▸ **Work order**
Look through the listing below and report how many lines contain "none", as a bare number.

▸ **Data for processing**
········

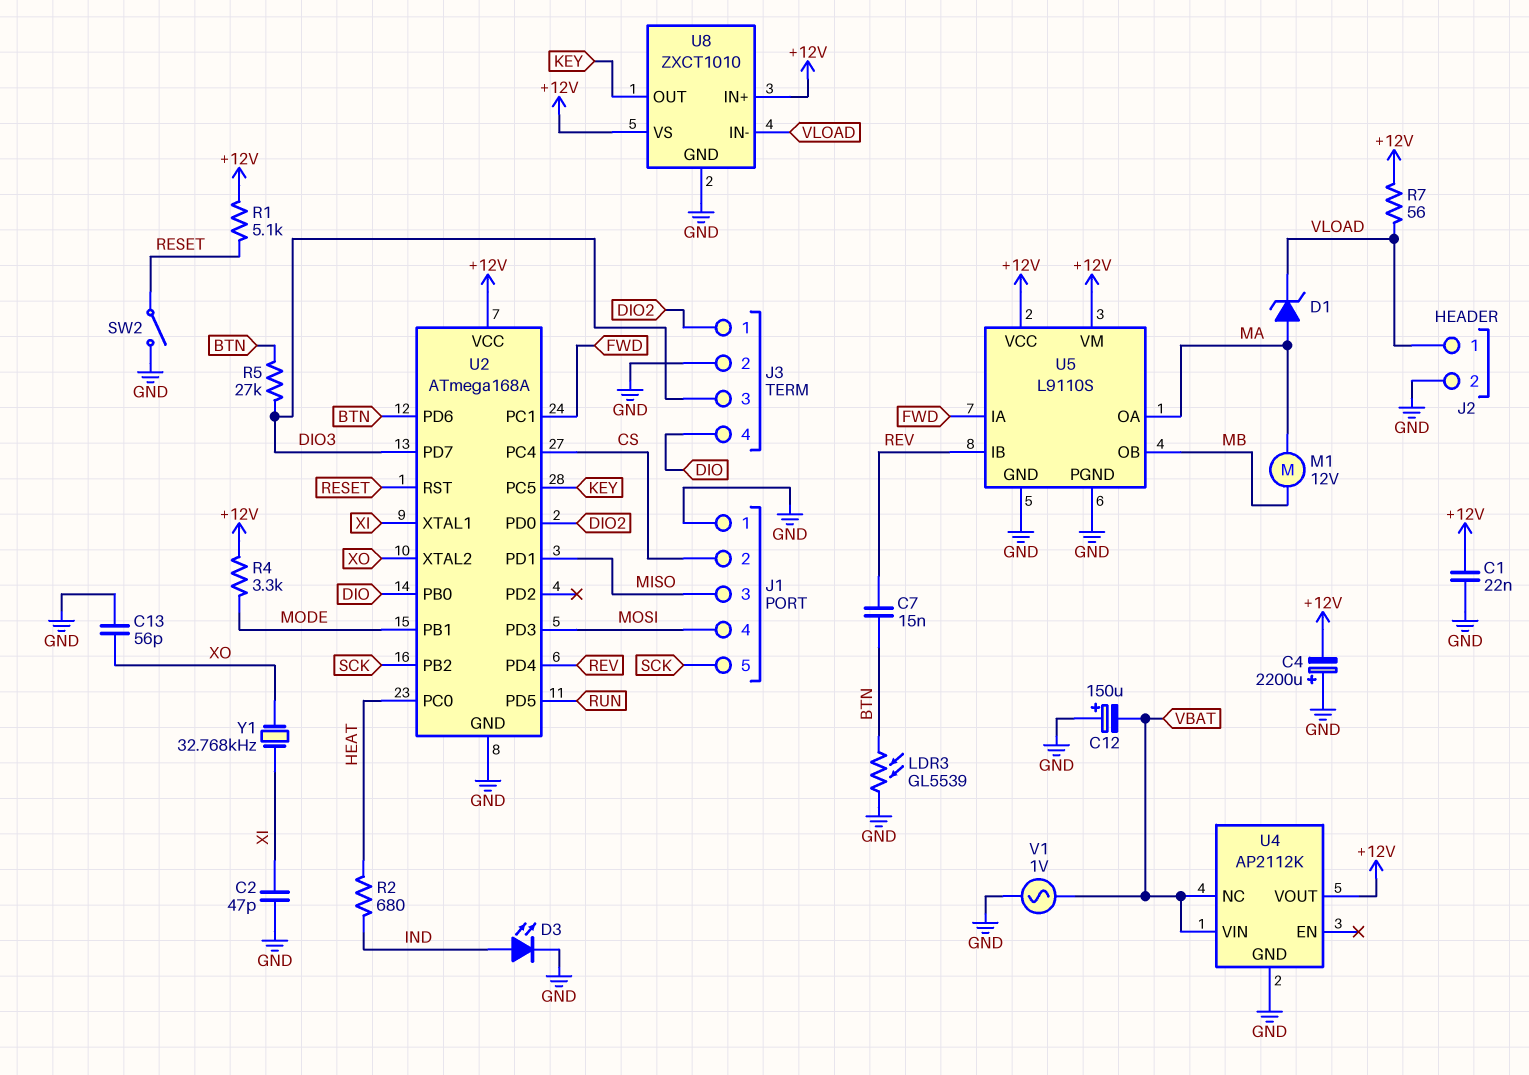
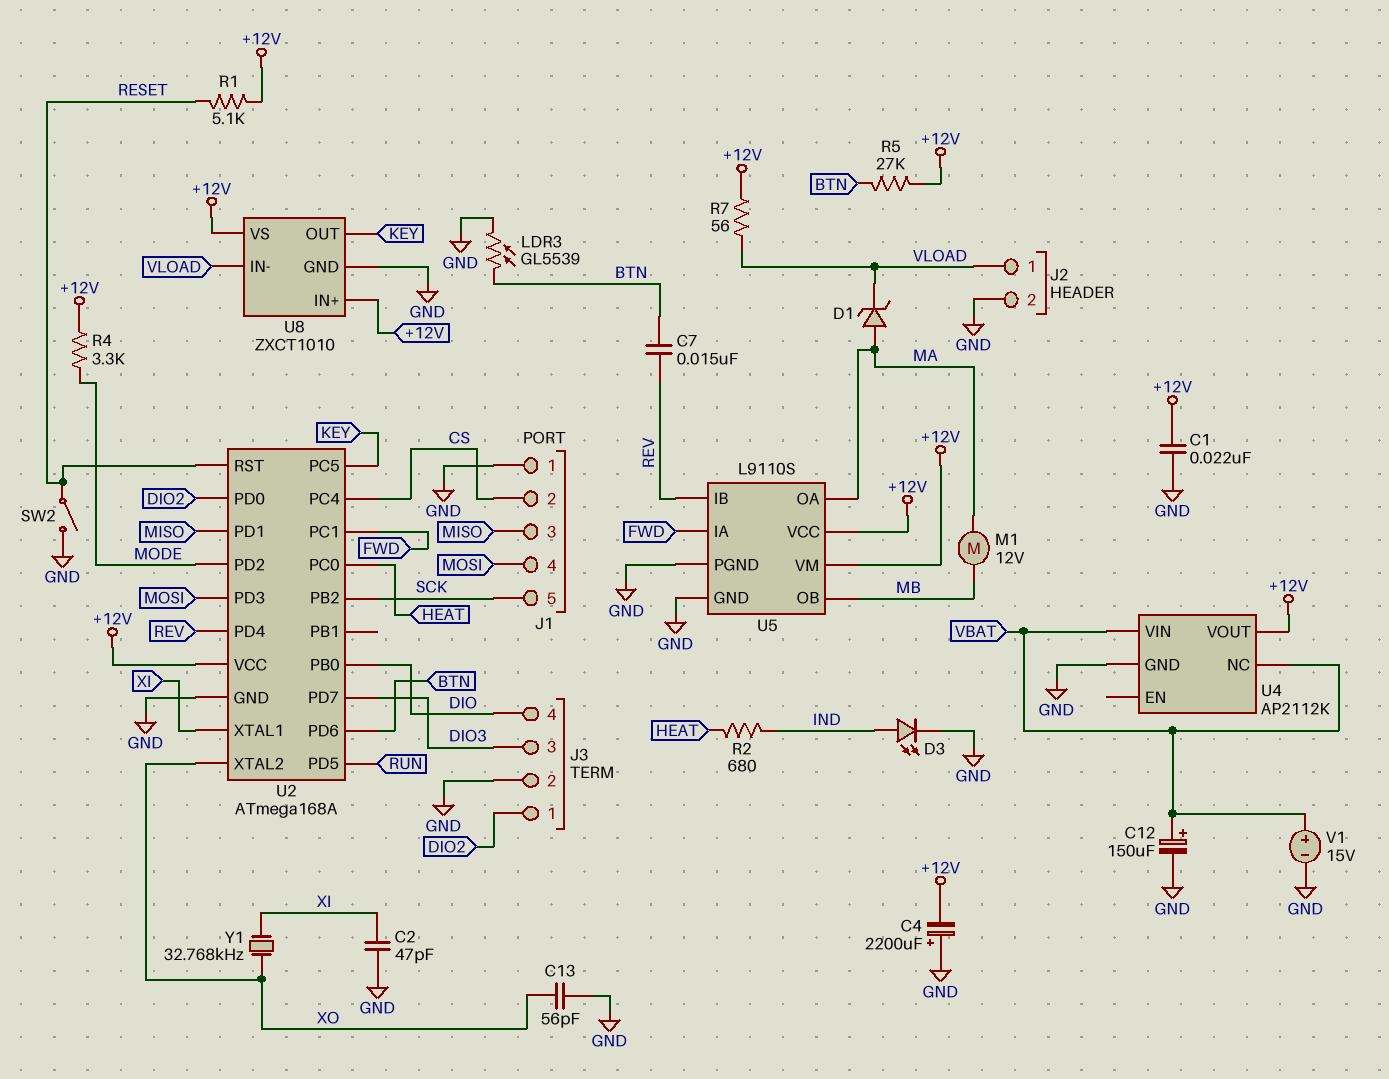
C12: 150uF (plus GND, minus VBAT) -> 150uF (plus VBAT, minus GND)
R5: 27k (BTN, DIO3) -> 27k (+12V, BTN)
U2 pin PB1: MODE -> none
U2 pin PD2: none -> MODE
V1: AC 1V (GND, VBAT) -> 15V (plus VBAT, minus GND)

········

▸ **Reply to the exercise**
2